[Start of Attachment]
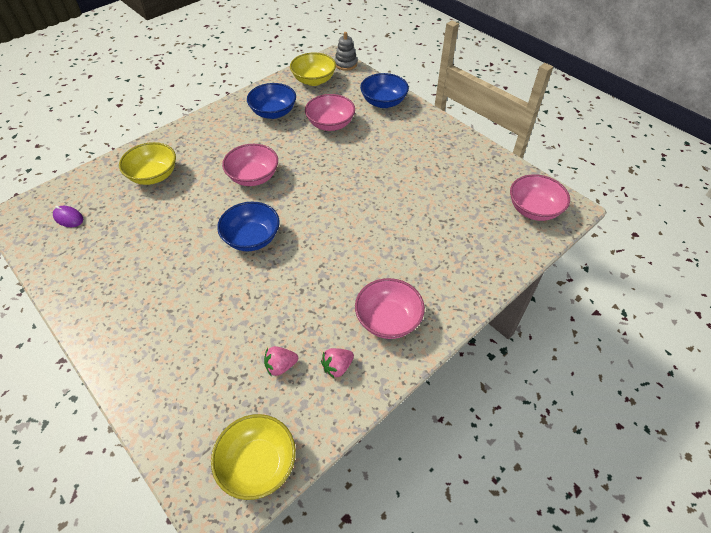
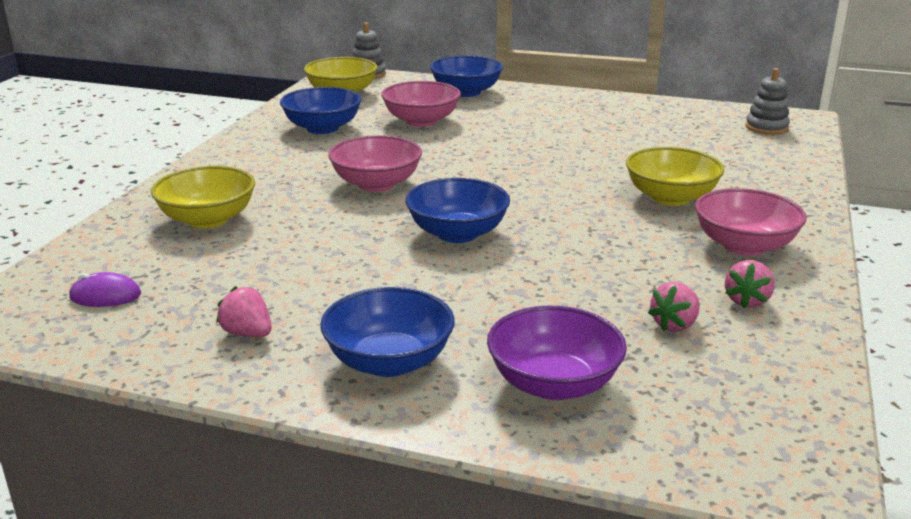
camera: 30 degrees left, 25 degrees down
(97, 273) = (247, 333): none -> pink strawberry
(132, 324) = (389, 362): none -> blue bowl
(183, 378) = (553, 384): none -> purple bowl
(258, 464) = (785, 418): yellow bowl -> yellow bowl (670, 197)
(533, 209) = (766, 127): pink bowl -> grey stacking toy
[End of Attachment]
■ TASK DETAILS
Each line in the data that holds the string "none" should be found and copied.

■ THE ANSWER
(97, 273) = (247, 333): none -> pink strawberry
(132, 324) = (389, 362): none -> blue bowl
(183, 378) = (553, 384): none -> purple bowl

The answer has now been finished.